* To do *
Set down all of the data exactly. Pictures stay out of the copy.

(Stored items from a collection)
⁂
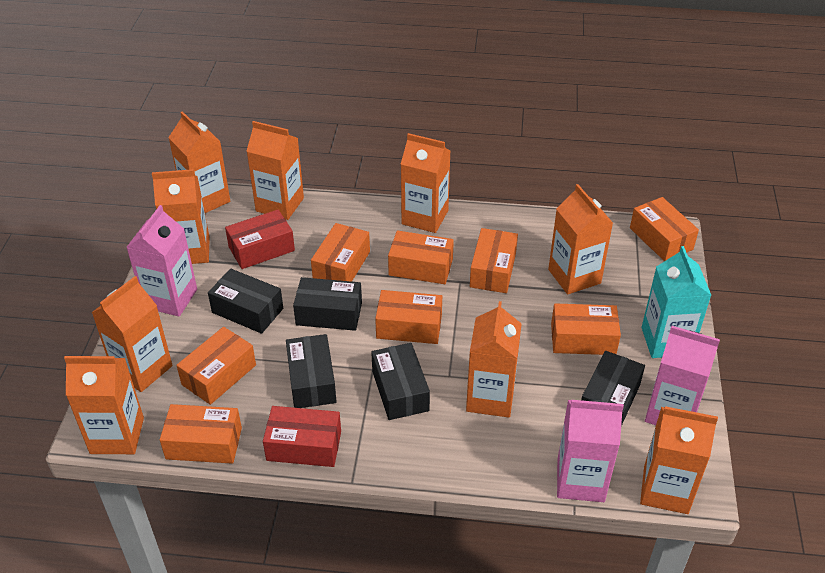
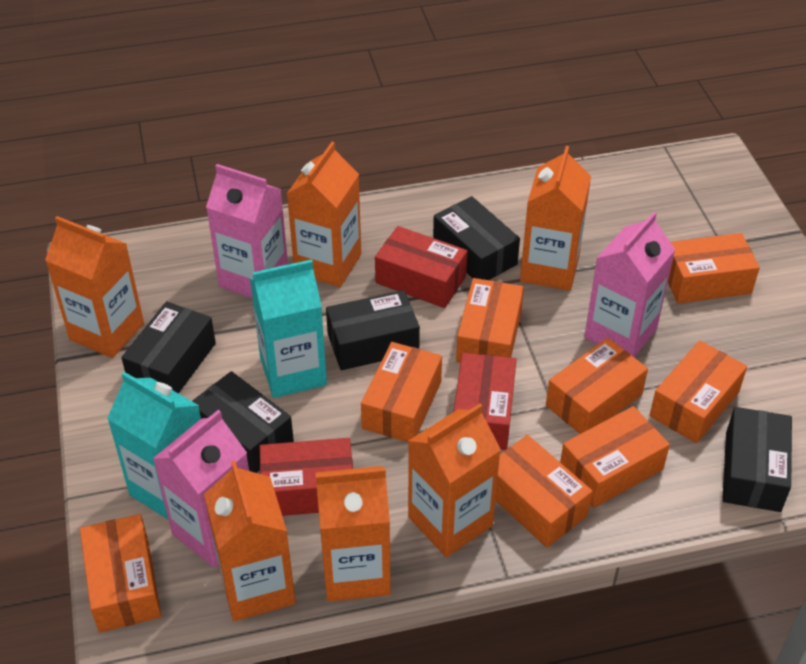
orange carton: 9 -> 6
red box: 2 -> 3
turquoise carton: 1 -> 2

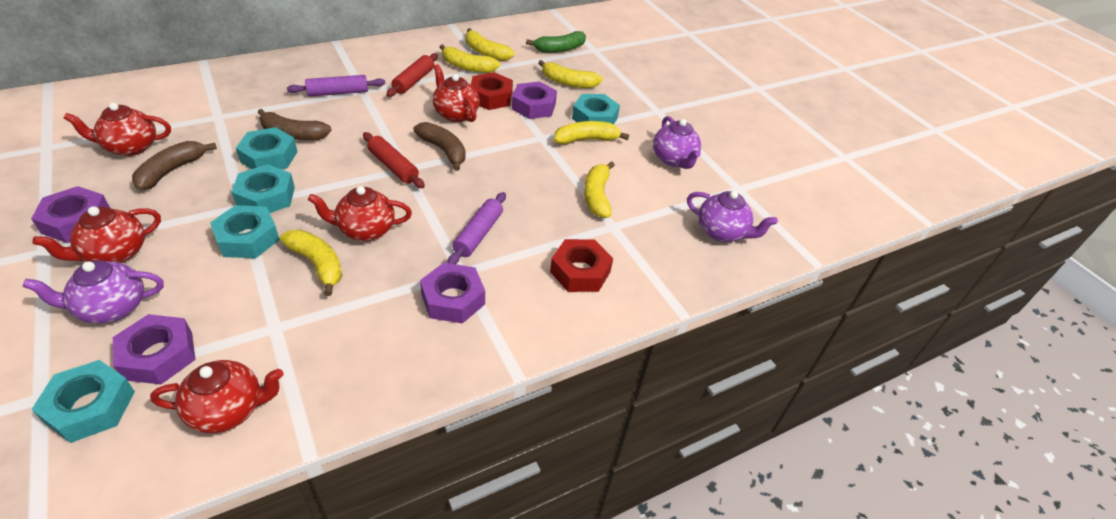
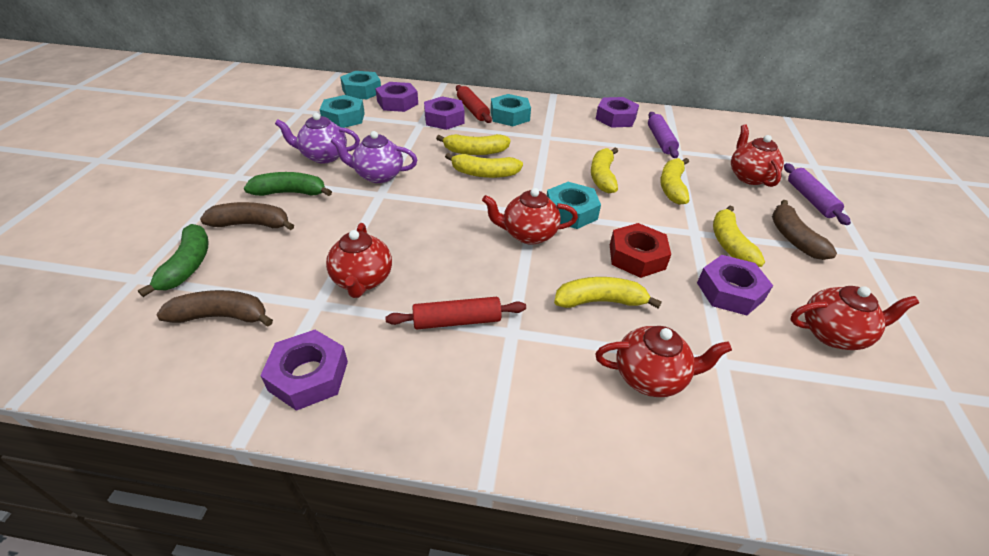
green banana: 1 -> 2
purple nut: 4 -> 5
purple teapot: 3 -> 2
red nut: 2 -> 1
turquoise nut: 5 -> 4

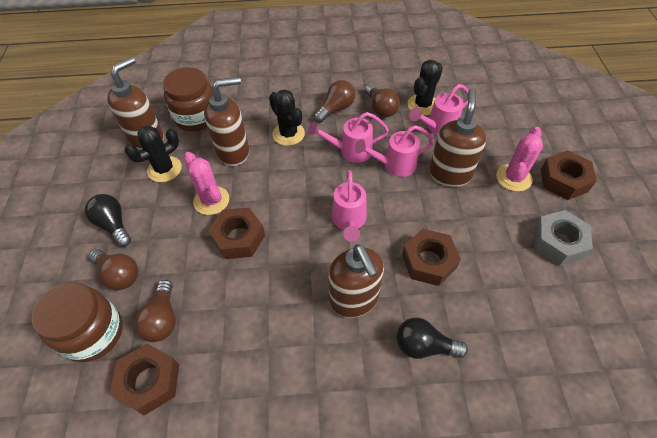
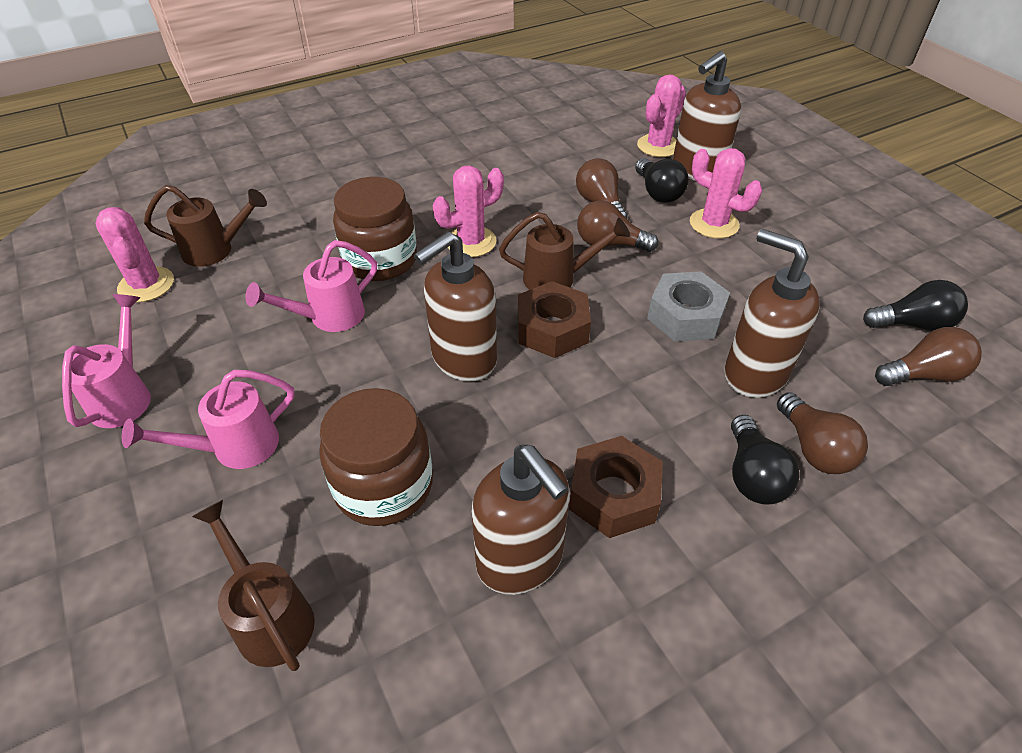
black cactus: 3 -> 0
black light bulb: 2 -> 3
brown nut: 4 -> 2
brown watering can: 0 -> 3
pink cactus: 2 -> 4
pink watering can: 4 -> 3

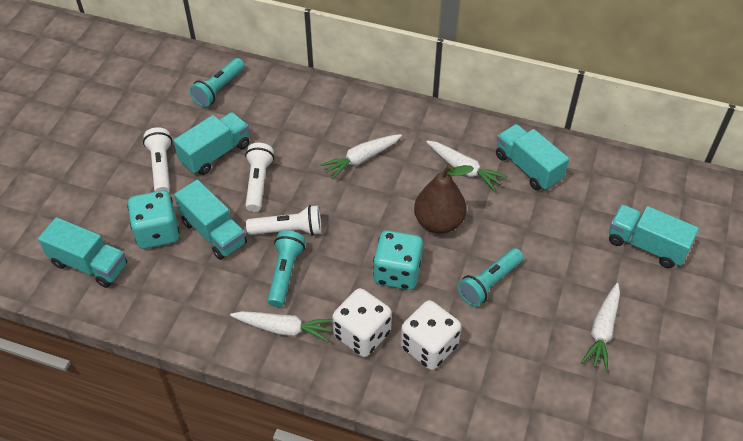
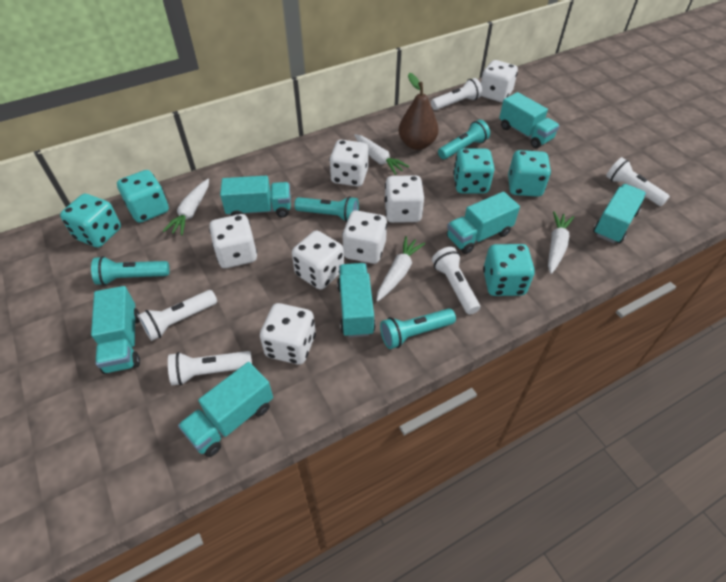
turquoise dice: 2 -> 5
turquoise flashlight: 3 -> 4
turquoise truck: 5 -> 7
white dice: 2 -> 7
white flashlight: 3 -> 5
⁂
* Solution for this problem *
orange carton: 9 -> 6
red box: 2 -> 3
turquoise carton: 1 -> 2

green banana: 1 -> 2
purple nut: 4 -> 5
purple teapot: 3 -> 2
red nut: 2 -> 1
turquoise nut: 5 -> 4

black cactus: 3 -> 0
black light bulb: 2 -> 3
brown nut: 4 -> 2
brown watering can: 0 -> 3
pink cactus: 2 -> 4
pink watering can: 4 -> 3

turquoise dice: 2 -> 5
turquoise flashlight: 3 -> 4
turquoise truck: 5 -> 7
white dice: 2 -> 7
white flashlight: 3 -> 5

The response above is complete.